• Task: An exact copy of the entries below is the expected answer.
+ + +
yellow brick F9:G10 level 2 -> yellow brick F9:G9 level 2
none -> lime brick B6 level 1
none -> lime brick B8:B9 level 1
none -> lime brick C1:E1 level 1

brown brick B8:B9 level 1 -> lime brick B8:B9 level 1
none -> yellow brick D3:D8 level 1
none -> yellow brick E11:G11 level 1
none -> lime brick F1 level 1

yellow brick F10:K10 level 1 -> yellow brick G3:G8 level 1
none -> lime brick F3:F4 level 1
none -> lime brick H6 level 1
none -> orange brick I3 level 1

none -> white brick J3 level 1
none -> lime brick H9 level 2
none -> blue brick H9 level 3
+ + +
• Result of this exercise:
yellow brick F9:G10 level 2 -> yellow brick F9:G9 level 2
none -> lime brick B6 level 1
none -> lime brick B8:B9 level 1
none -> lime brick C1:E1 level 1

brown brick B8:B9 level 1 -> lime brick B8:B9 level 1
none -> yellow brick D3:D8 level 1
none -> yellow brick E11:G11 level 1
none -> lime brick F1 level 1

yellow brick F10:K10 level 1 -> yellow brick G3:G8 level 1
none -> lime brick F3:F4 level 1
none -> lime brick H6 level 1
none -> orange brick I3 level 1

none -> white brick J3 level 1
none -> lime brick H9 level 2
none -> blue brick H9 level 3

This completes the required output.